◆ Exercise details: Go through the listing below from its first line and repeat each line exactly, ending at the line containing "brown egg: 3 -> 4" and including it.
□ □ □ □
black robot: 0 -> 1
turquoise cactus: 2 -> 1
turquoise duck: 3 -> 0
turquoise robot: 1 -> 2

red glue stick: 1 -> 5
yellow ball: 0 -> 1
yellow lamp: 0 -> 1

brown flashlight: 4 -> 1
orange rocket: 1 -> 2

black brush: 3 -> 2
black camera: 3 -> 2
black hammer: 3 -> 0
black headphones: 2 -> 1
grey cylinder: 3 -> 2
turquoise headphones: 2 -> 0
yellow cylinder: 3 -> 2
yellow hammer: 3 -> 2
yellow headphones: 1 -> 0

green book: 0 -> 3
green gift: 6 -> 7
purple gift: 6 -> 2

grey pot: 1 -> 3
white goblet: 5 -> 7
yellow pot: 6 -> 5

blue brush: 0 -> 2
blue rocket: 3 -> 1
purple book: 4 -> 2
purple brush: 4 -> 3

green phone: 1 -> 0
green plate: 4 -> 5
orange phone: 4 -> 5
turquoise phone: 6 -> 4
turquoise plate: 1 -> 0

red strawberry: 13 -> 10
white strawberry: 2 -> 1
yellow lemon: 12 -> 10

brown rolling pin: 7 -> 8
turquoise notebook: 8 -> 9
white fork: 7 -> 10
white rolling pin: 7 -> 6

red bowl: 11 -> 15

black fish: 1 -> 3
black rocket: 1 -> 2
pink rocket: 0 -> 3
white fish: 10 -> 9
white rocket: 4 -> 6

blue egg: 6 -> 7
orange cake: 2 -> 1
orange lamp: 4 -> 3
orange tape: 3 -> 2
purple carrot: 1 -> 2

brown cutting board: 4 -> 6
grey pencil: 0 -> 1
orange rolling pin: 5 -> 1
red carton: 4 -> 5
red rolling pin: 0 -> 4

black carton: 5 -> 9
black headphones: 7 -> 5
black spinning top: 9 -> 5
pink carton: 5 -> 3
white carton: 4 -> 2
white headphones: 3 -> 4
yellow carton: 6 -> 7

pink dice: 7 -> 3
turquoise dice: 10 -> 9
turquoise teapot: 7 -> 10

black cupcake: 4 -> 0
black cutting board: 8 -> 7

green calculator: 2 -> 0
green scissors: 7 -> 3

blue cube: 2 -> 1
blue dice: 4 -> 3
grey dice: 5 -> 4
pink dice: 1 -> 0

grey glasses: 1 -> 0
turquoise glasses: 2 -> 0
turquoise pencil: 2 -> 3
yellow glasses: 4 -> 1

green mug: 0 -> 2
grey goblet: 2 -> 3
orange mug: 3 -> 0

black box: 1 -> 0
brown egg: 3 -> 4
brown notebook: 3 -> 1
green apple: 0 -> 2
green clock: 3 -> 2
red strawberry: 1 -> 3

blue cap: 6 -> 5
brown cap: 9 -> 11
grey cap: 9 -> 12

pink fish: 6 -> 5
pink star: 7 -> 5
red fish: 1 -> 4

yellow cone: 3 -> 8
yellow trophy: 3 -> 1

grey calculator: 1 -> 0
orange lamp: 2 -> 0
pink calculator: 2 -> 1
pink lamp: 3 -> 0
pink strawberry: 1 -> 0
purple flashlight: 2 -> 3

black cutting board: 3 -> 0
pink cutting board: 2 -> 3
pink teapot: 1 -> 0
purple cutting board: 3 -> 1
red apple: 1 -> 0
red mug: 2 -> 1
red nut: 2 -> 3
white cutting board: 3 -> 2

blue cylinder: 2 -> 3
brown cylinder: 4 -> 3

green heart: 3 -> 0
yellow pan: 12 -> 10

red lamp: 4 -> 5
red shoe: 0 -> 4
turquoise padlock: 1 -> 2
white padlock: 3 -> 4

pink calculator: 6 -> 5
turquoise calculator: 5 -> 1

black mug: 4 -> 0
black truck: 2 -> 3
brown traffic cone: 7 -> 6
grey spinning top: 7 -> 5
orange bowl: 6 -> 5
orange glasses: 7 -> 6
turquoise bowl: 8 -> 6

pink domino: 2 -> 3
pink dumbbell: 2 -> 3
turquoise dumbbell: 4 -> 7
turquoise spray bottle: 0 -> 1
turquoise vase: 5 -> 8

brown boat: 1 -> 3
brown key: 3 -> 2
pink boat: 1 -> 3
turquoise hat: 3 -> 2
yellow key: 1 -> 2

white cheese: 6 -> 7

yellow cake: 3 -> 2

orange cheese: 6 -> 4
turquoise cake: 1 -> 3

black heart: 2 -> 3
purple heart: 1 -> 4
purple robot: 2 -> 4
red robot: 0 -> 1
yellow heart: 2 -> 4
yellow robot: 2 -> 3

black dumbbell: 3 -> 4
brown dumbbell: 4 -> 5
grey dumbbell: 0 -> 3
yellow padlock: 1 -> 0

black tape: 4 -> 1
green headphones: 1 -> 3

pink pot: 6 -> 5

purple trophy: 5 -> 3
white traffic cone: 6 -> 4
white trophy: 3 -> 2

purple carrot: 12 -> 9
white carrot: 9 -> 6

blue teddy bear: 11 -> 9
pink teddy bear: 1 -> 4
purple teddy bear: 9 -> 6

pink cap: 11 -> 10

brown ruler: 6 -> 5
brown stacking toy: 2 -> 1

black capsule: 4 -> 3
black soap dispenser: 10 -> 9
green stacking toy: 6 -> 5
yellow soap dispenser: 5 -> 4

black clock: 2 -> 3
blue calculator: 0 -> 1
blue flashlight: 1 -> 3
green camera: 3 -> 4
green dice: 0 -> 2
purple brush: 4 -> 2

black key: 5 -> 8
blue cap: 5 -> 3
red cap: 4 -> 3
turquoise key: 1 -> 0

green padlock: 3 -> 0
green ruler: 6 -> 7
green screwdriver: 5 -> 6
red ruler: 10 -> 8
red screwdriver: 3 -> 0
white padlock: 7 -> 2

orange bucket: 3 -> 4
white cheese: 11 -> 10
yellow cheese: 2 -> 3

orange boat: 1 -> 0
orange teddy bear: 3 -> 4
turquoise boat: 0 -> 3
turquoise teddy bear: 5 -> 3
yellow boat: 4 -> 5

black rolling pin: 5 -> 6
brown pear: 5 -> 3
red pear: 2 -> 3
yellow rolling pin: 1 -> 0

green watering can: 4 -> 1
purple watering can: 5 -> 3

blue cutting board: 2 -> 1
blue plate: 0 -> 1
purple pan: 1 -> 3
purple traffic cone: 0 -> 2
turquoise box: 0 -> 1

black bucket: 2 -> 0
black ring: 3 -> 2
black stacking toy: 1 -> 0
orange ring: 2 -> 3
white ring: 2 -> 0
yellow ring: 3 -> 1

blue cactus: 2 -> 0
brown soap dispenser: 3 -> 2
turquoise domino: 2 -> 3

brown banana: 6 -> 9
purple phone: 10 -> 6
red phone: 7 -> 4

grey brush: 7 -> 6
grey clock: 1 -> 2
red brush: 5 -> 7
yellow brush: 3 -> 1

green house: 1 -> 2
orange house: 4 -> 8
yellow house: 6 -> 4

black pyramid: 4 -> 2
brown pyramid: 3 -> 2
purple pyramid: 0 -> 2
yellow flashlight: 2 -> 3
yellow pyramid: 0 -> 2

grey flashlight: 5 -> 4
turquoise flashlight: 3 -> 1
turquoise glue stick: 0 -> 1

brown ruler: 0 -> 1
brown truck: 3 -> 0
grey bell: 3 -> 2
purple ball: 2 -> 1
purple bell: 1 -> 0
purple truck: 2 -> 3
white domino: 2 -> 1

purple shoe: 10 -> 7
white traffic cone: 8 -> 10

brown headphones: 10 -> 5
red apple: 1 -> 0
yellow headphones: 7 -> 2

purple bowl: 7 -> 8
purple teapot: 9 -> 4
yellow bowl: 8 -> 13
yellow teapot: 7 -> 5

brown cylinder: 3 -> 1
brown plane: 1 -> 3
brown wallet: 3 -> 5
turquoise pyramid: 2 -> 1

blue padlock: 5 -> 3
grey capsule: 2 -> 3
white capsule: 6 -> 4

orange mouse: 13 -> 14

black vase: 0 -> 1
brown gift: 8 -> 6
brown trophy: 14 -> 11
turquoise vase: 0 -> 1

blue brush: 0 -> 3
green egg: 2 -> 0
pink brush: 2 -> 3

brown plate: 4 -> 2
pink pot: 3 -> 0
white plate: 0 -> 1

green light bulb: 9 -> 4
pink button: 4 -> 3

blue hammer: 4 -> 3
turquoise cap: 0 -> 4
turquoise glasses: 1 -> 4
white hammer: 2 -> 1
□ □ □ □
◆ Solution for this problem:
black robot: 0 -> 1
turquoise cactus: 2 -> 1
turquoise duck: 3 -> 0
turquoise robot: 1 -> 2

red glue stick: 1 -> 5
yellow ball: 0 -> 1
yellow lamp: 0 -> 1

brown flashlight: 4 -> 1
orange rocket: 1 -> 2

black brush: 3 -> 2
black camera: 3 -> 2
black hammer: 3 -> 0
black headphones: 2 -> 1
grey cylinder: 3 -> 2
turquoise headphones: 2 -> 0
yellow cylinder: 3 -> 2
yellow hammer: 3 -> 2
yellow headphones: 1 -> 0

green book: 0 -> 3
green gift: 6 -> 7
purple gift: 6 -> 2

grey pot: 1 -> 3
white goblet: 5 -> 7
yellow pot: 6 -> 5

blue brush: 0 -> 2
blue rocket: 3 -> 1
purple book: 4 -> 2
purple brush: 4 -> 3

green phone: 1 -> 0
green plate: 4 -> 5
orange phone: 4 -> 5
turquoise phone: 6 -> 4
turquoise plate: 1 -> 0

red strawberry: 13 -> 10
white strawberry: 2 -> 1
yellow lemon: 12 -> 10

brown rolling pin: 7 -> 8
turquoise notebook: 8 -> 9
white fork: 7 -> 10
white rolling pin: 7 -> 6

red bowl: 11 -> 15

black fish: 1 -> 3
black rocket: 1 -> 2
pink rocket: 0 -> 3
white fish: 10 -> 9
white rocket: 4 -> 6

blue egg: 6 -> 7
orange cake: 2 -> 1
orange lamp: 4 -> 3
orange tape: 3 -> 2
purple carrot: 1 -> 2

brown cutting board: 4 -> 6
grey pencil: 0 -> 1
orange rolling pin: 5 -> 1
red carton: 4 -> 5
red rolling pin: 0 -> 4

black carton: 5 -> 9
black headphones: 7 -> 5
black spinning top: 9 -> 5
pink carton: 5 -> 3
white carton: 4 -> 2
white headphones: 3 -> 4
yellow carton: 6 -> 7

pink dice: 7 -> 3
turquoise dice: 10 -> 9
turquoise teapot: 7 -> 10

black cupcake: 4 -> 0
black cutting board: 8 -> 7

green calculator: 2 -> 0
green scissors: 7 -> 3

blue cube: 2 -> 1
blue dice: 4 -> 3
grey dice: 5 -> 4
pink dice: 1 -> 0

grey glasses: 1 -> 0
turquoise glasses: 2 -> 0
turquoise pencil: 2 -> 3
yellow glasses: 4 -> 1

green mug: 0 -> 2
grey goblet: 2 -> 3
orange mug: 3 -> 0

black box: 1 -> 0
brown egg: 3 -> 4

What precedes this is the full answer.